◆ **Records for this exercise**

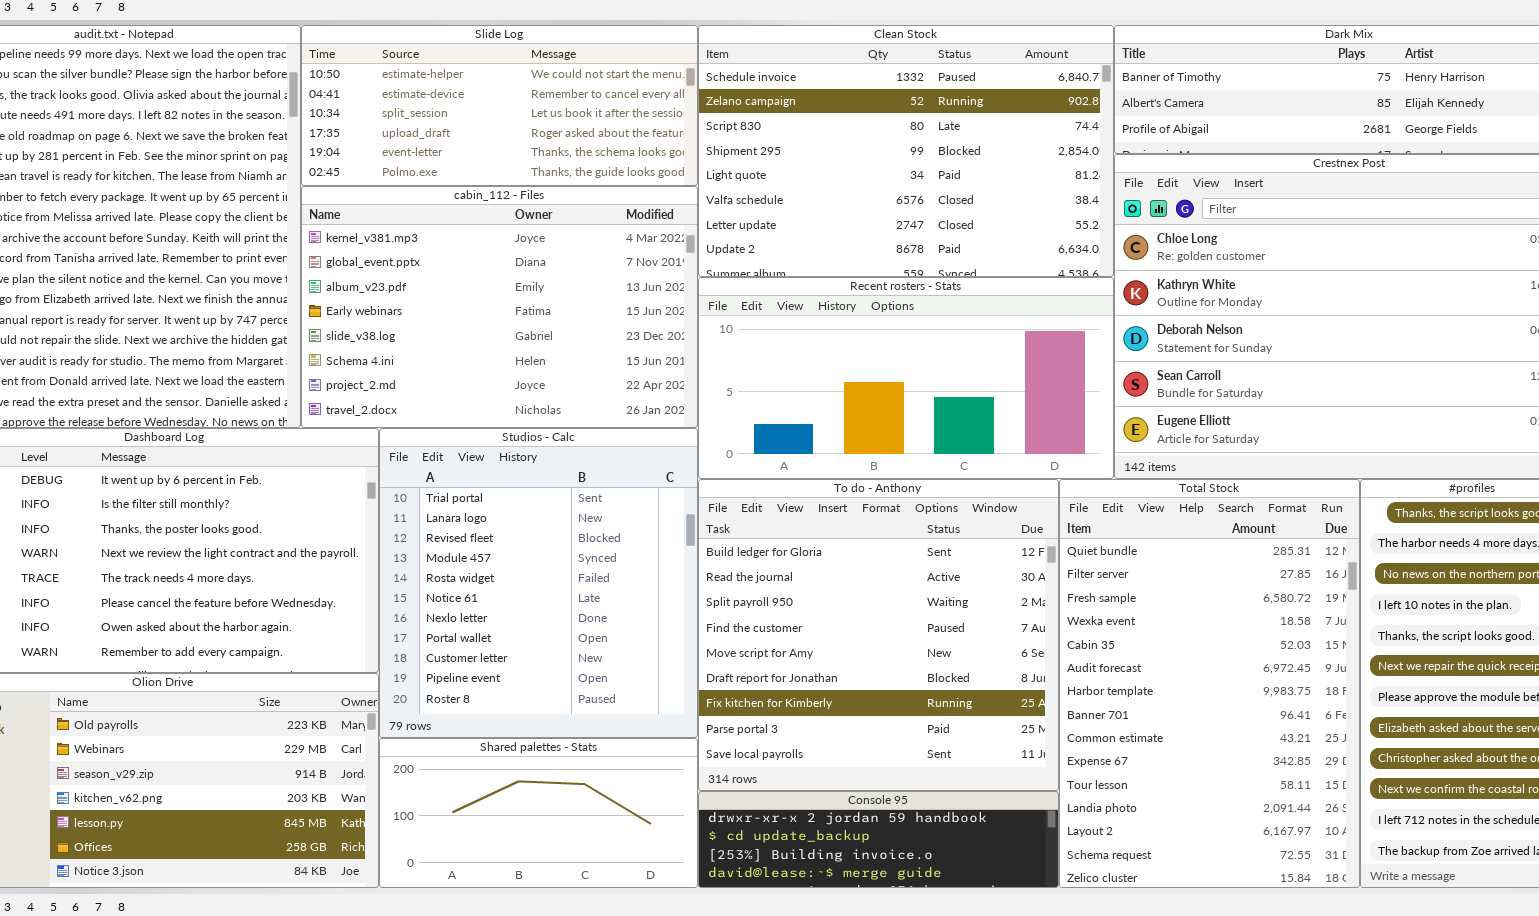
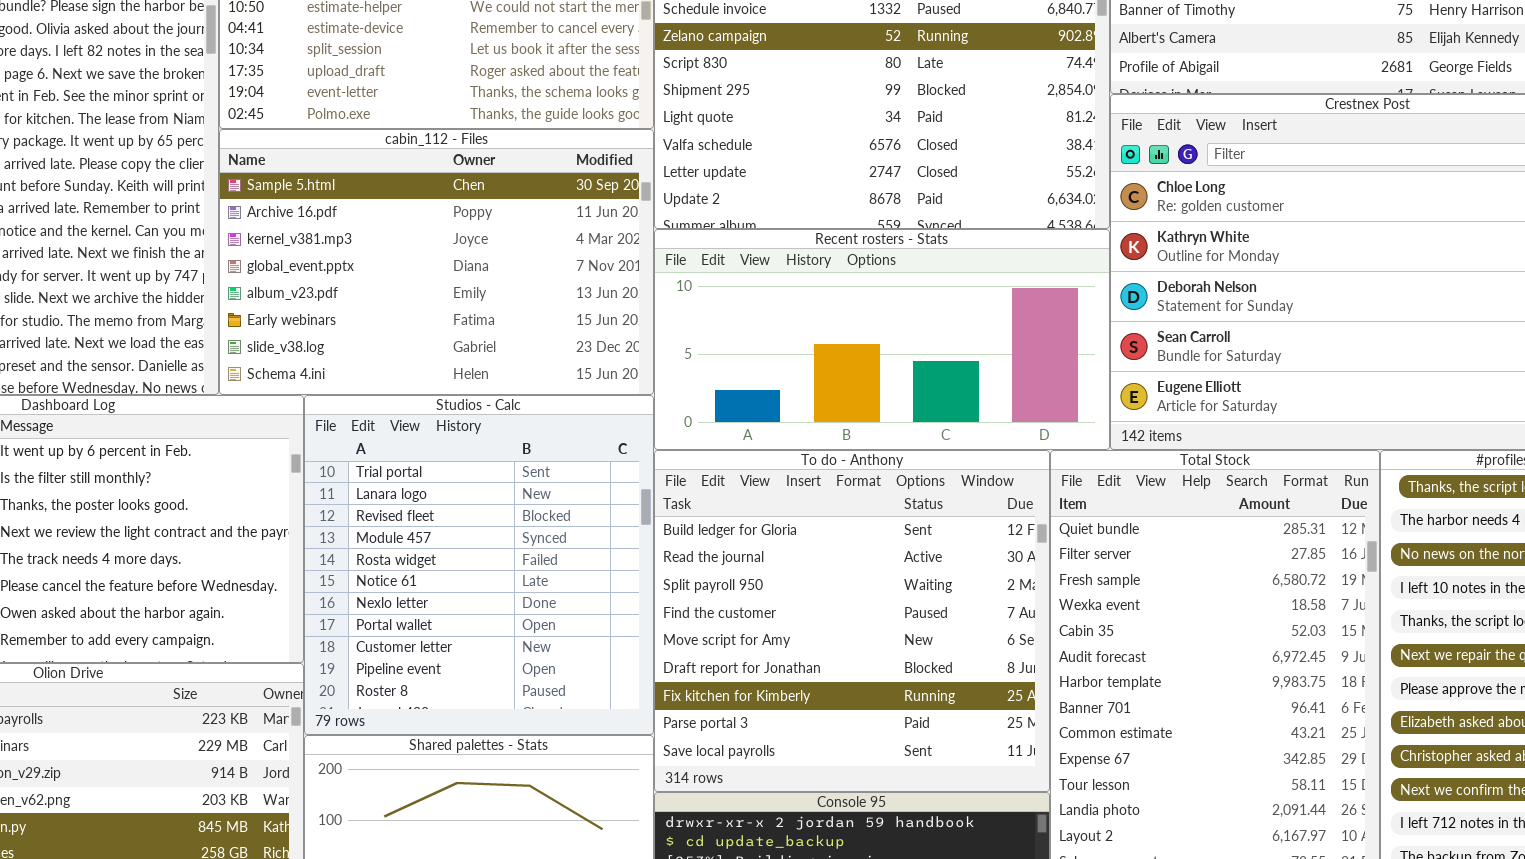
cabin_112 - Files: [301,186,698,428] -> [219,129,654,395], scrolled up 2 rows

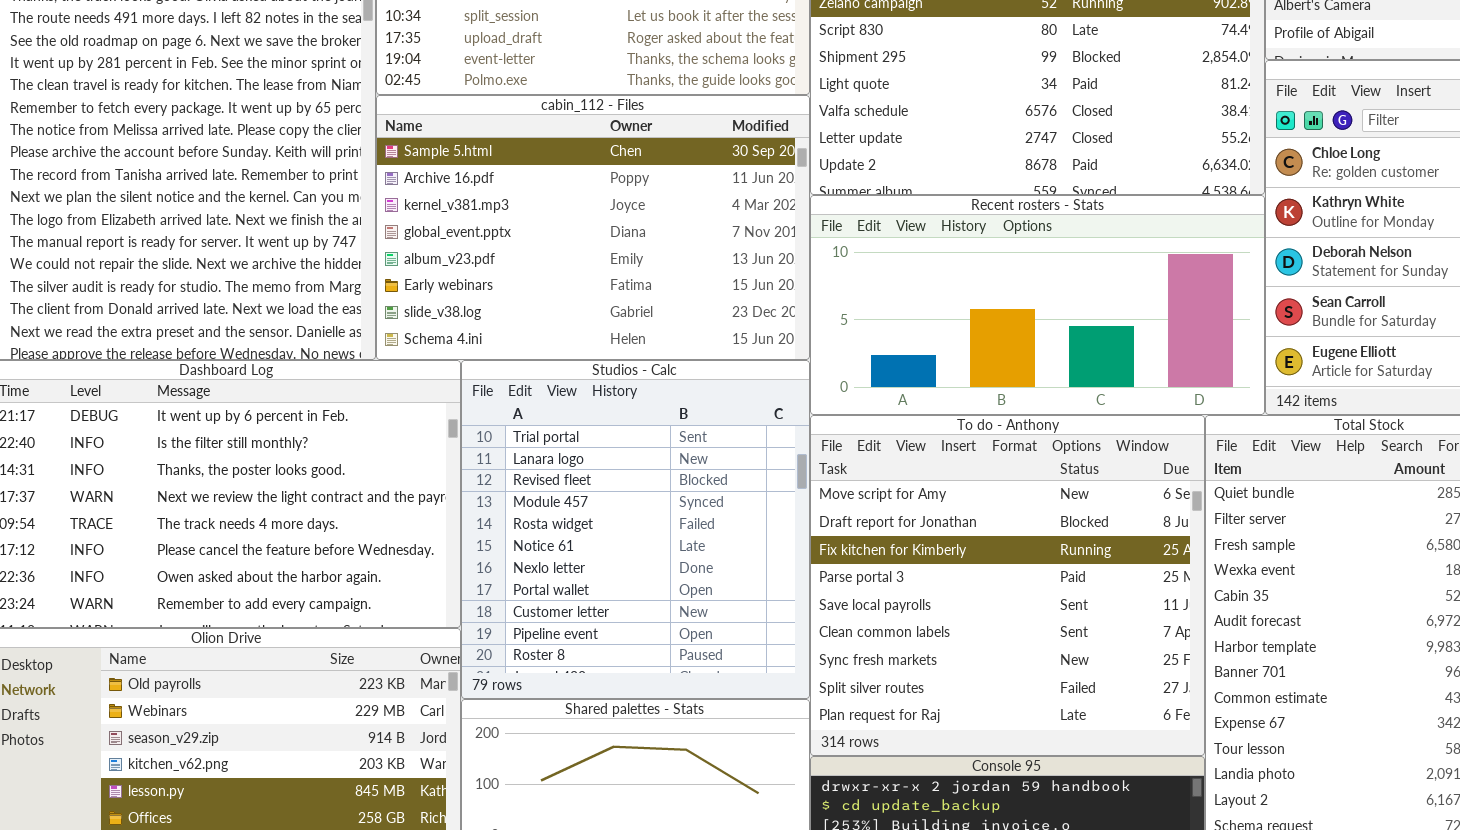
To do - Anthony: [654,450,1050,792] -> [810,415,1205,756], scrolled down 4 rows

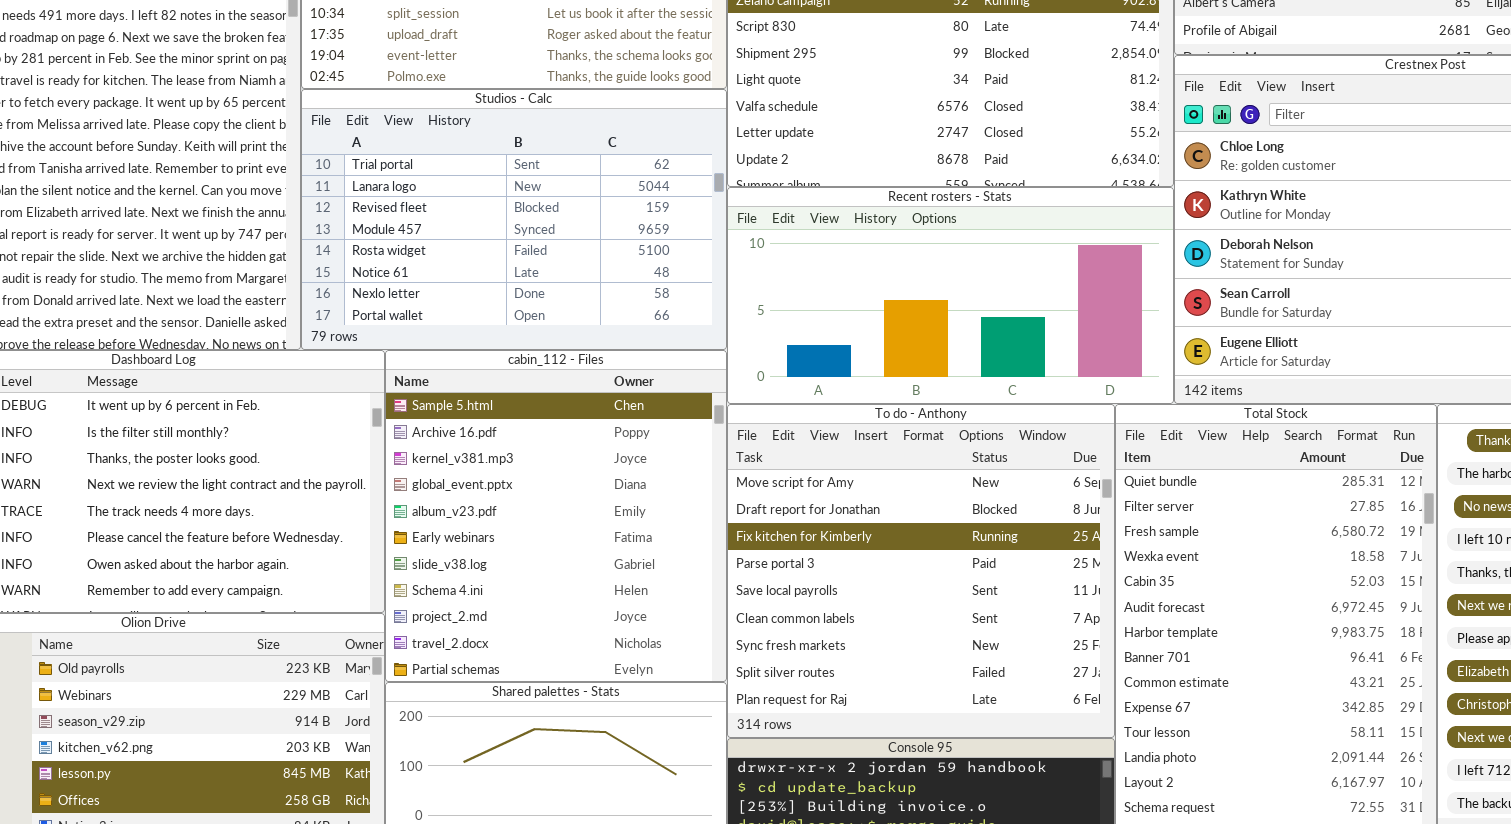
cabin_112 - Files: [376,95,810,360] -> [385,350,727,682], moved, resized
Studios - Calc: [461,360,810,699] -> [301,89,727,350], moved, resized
==
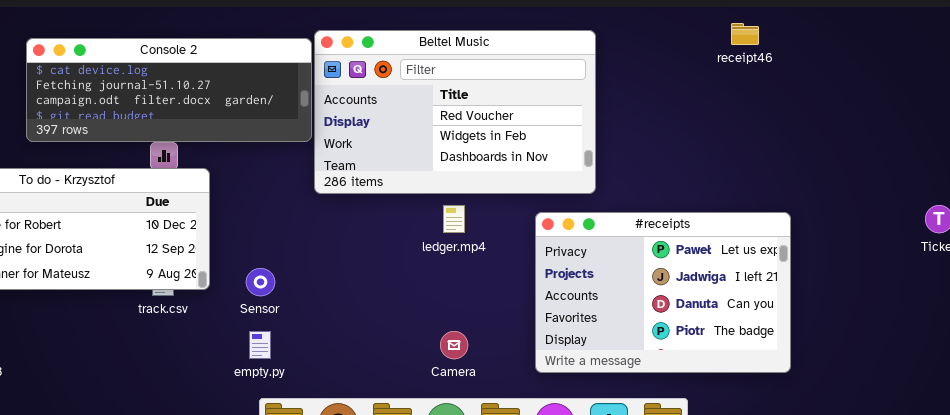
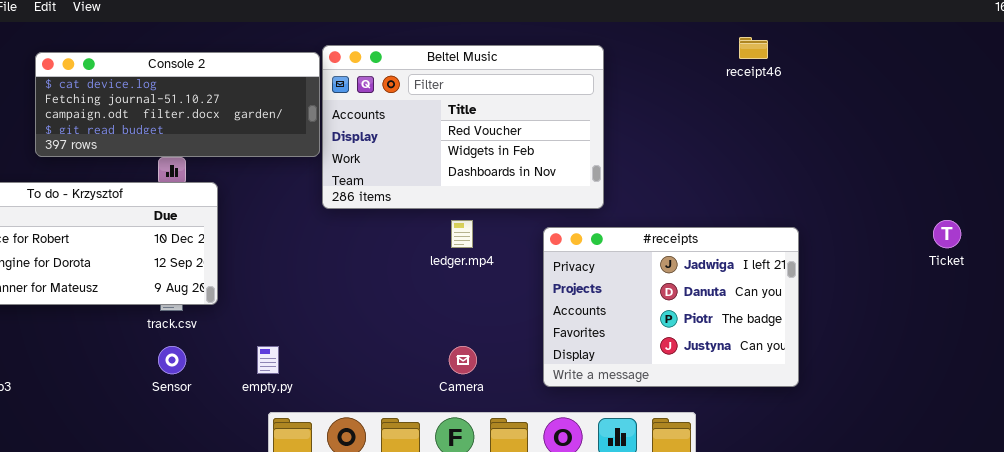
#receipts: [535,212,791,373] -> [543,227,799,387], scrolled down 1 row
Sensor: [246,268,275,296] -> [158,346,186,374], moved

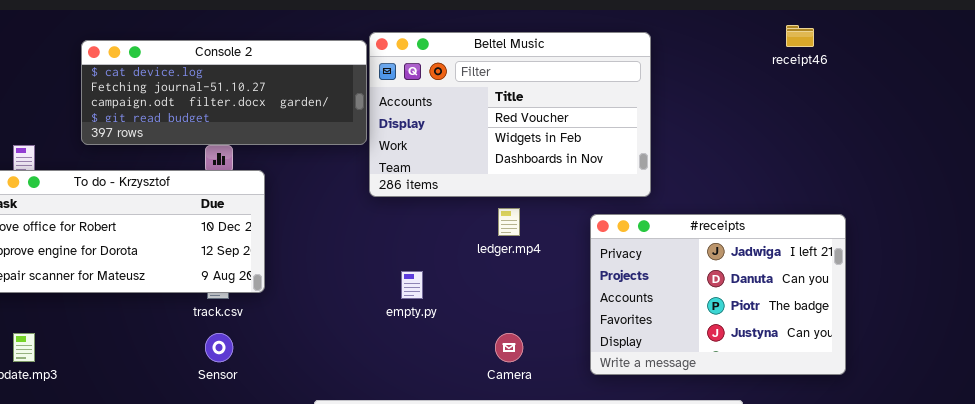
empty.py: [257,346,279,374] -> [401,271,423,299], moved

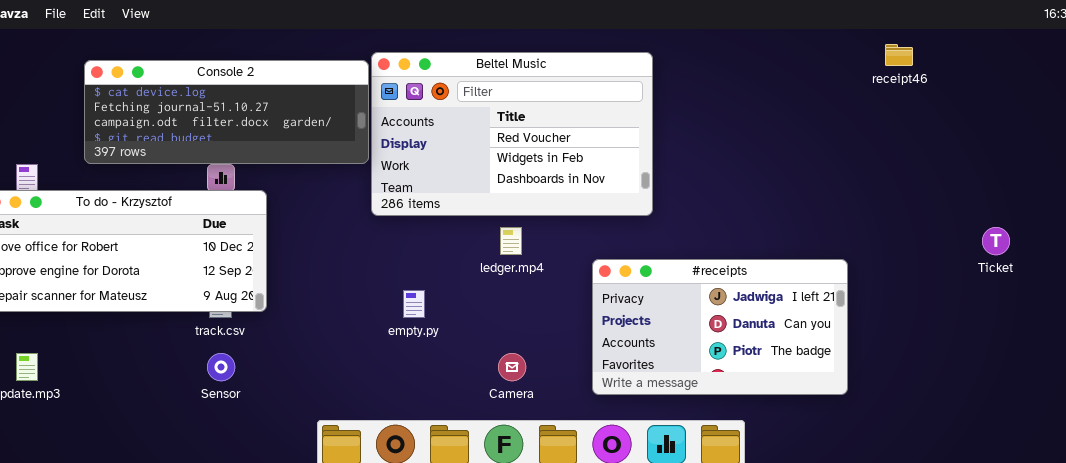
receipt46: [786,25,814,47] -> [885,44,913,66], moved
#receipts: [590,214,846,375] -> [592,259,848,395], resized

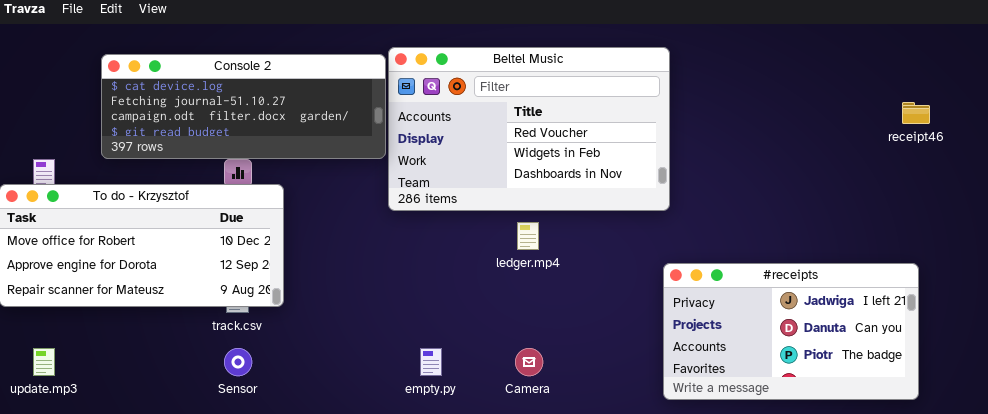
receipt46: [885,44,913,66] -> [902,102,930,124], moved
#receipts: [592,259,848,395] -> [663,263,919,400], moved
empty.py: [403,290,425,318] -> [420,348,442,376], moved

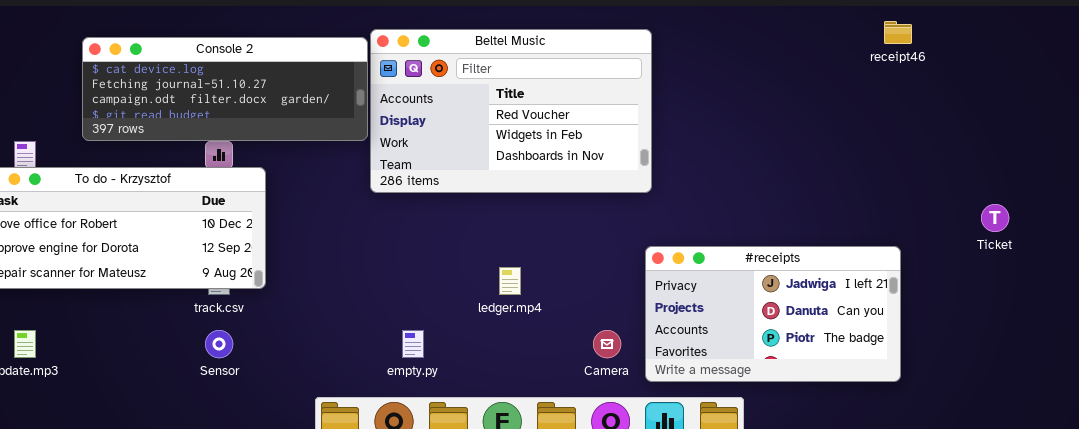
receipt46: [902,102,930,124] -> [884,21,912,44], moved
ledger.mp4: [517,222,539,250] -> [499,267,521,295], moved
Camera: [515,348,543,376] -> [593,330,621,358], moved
--
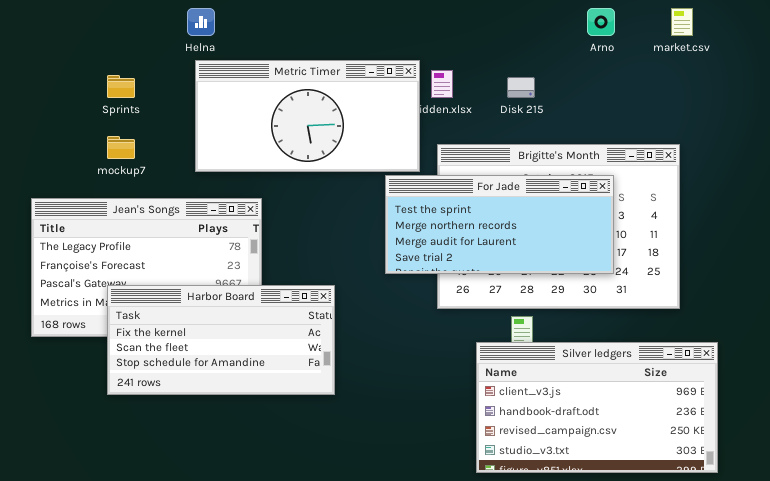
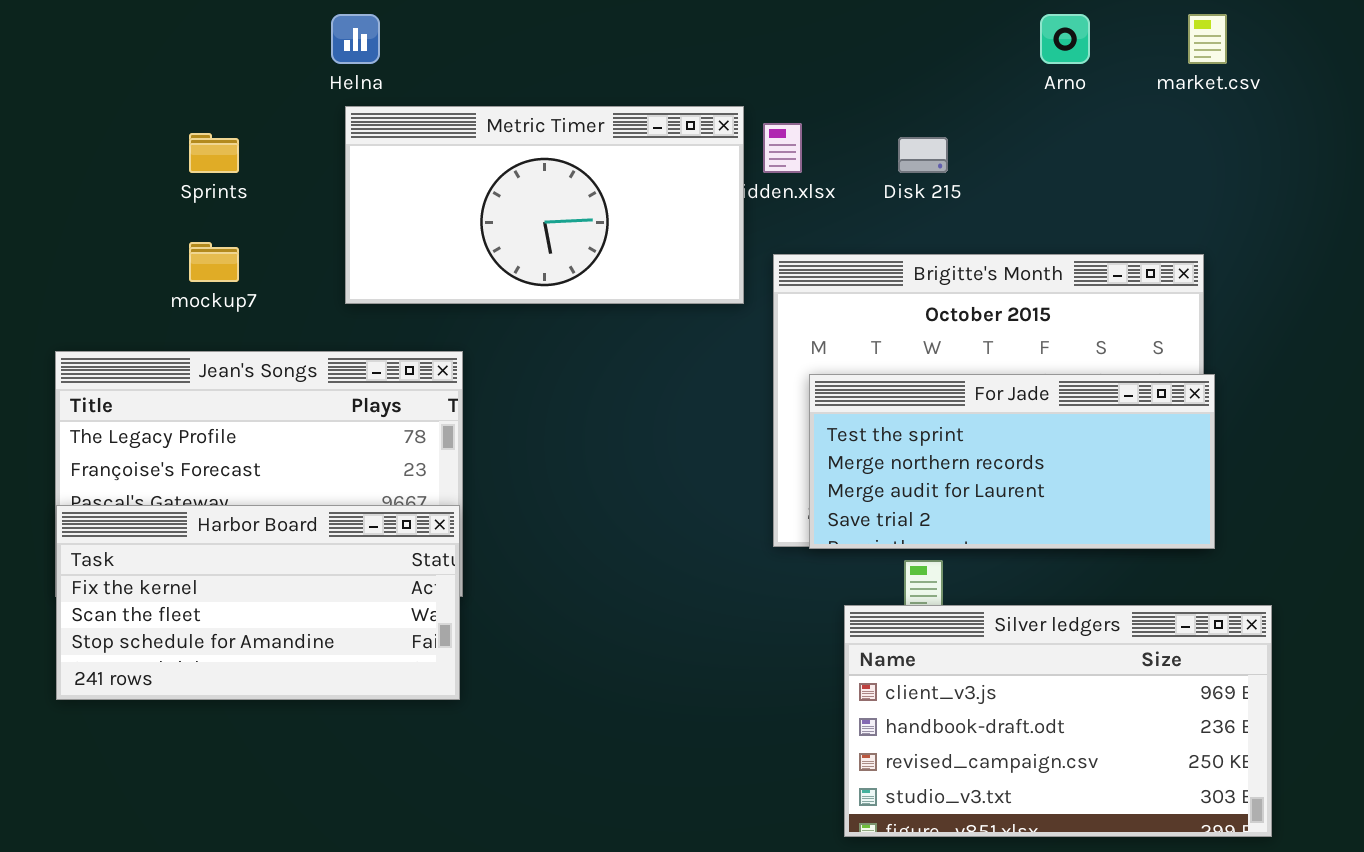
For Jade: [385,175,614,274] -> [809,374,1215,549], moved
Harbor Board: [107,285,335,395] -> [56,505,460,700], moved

◆ **Goal of the exercise**
In the listing above, find the line containing "cabin_112 - Files: [301,186,698,428]". Output it and every line after it up to and including the line containing "Studios - Calc: [461,360,810,699]", exactly, but skip the pictures.

◆ **Output of the task**
cabin_112 - Files: [301,186,698,428] -> [219,129,654,395], scrolled up 2 rows

To do - Anthony: [654,450,1050,792] -> [810,415,1205,756], scrolled down 4 rows

cabin_112 - Files: [376,95,810,360] -> [385,350,727,682], moved, resized
Studios - Calc: [461,360,810,699] -> [301,89,727,350], moved, resized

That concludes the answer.